From the records below, print exactly the lines starting at the one containing "R21: 2.7k (DRV, GND) -> 2.7k (DRV, TICK2)" and ending at the one containing "R16: 12k (+3V3, TICK2) -> 12k (DRV, TICK2)", ends included, and nothing else.

• _DATA PROVIDED_:

***

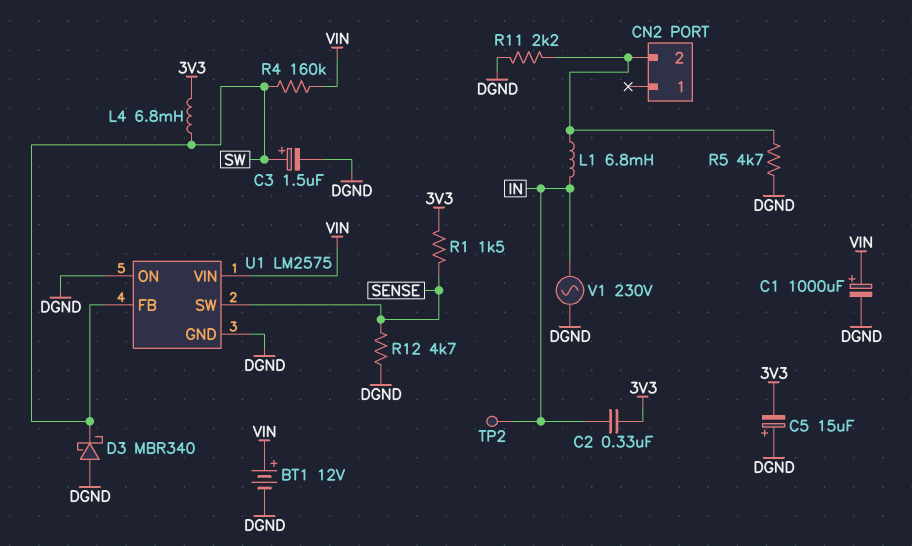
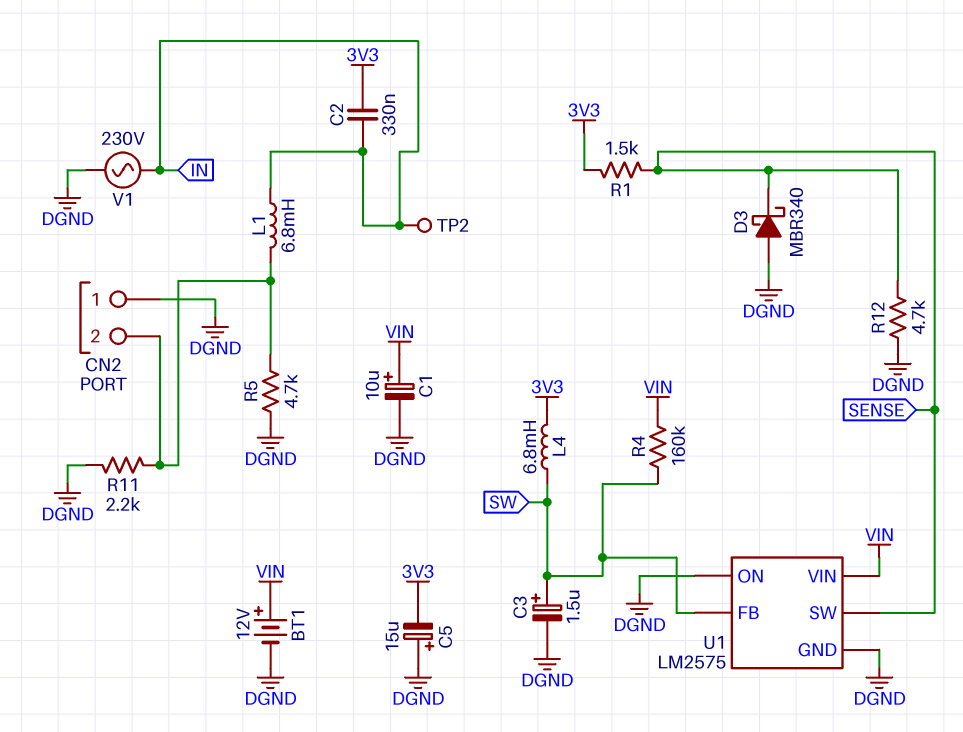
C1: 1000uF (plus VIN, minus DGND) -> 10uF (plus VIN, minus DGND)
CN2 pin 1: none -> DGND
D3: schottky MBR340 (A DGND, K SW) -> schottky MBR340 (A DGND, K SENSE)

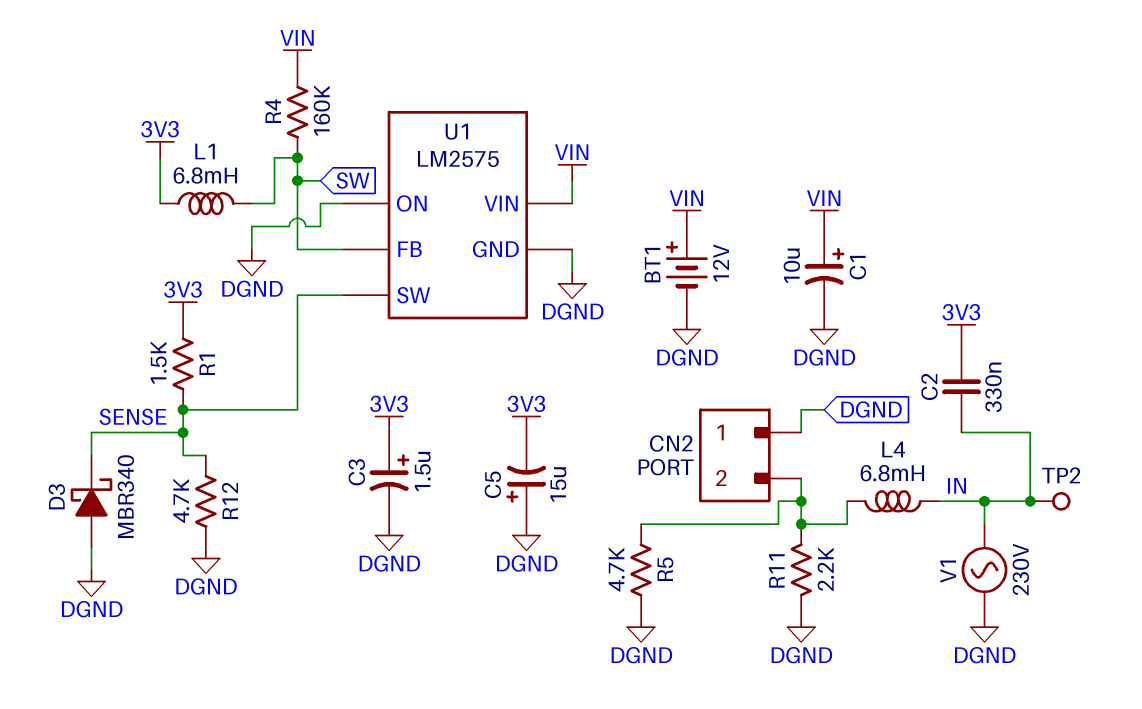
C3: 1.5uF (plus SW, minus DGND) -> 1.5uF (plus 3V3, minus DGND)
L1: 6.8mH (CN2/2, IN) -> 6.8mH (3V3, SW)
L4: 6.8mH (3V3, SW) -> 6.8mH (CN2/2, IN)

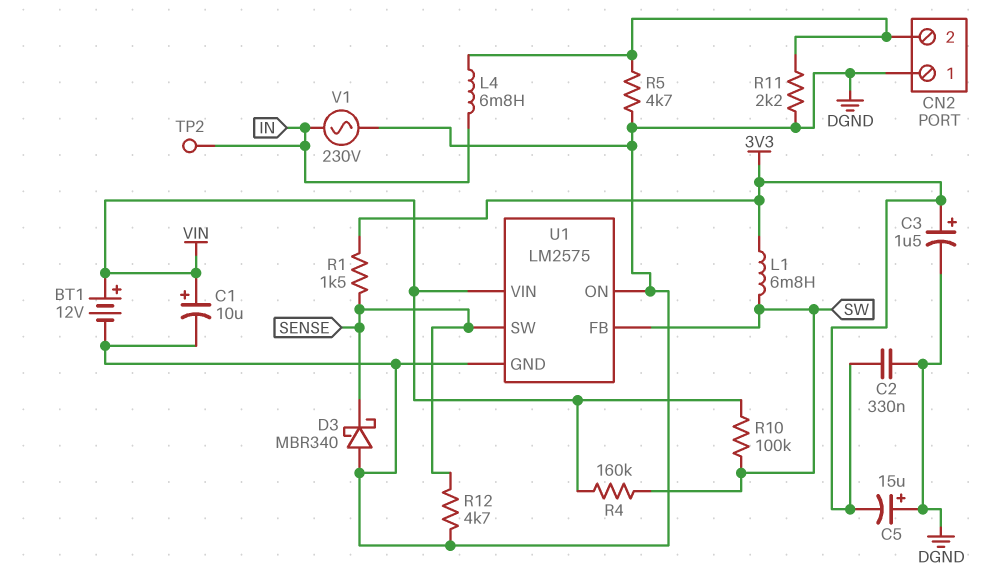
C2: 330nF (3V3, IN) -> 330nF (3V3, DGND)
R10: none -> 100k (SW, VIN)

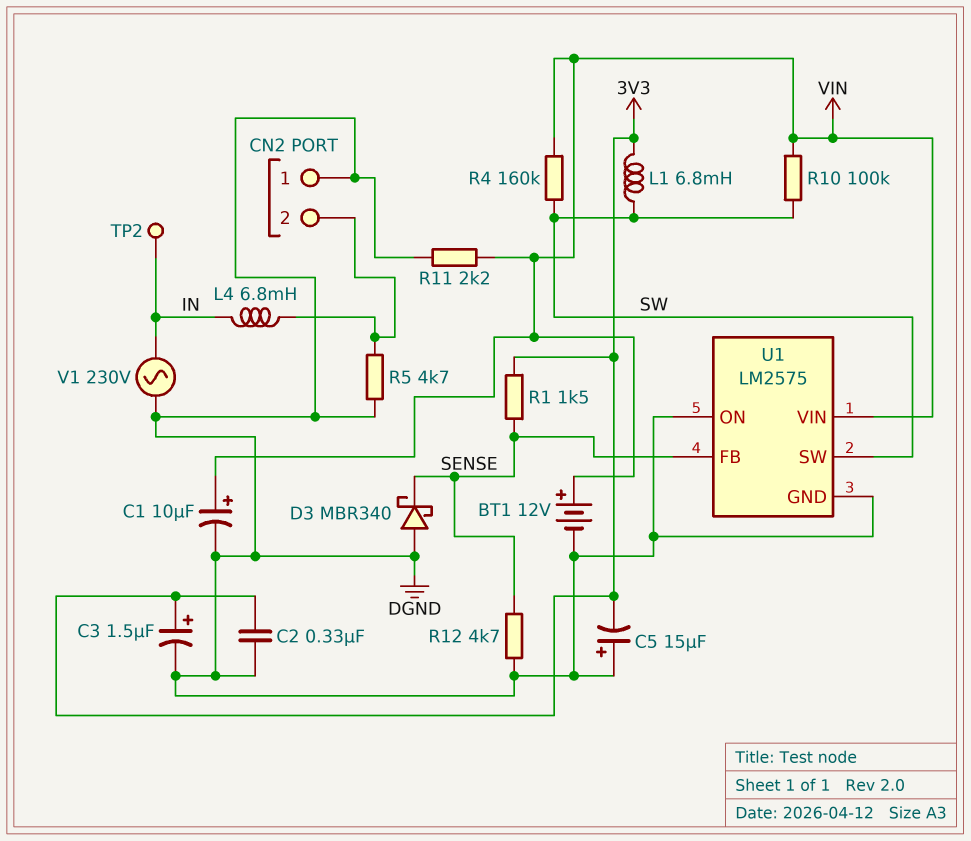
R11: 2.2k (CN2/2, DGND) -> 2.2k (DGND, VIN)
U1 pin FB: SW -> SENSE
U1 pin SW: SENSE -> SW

***

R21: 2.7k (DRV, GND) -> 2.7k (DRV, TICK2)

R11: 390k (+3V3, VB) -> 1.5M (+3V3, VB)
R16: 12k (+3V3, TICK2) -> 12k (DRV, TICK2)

***

• _ANSWER TO THIS TASK_:
R21: 2.7k (DRV, GND) -> 2.7k (DRV, TICK2)

R11: 390k (+3V3, VB) -> 1.5M (+3V3, VB)
R16: 12k (+3V3, TICK2) -> 12k (DRV, TICK2)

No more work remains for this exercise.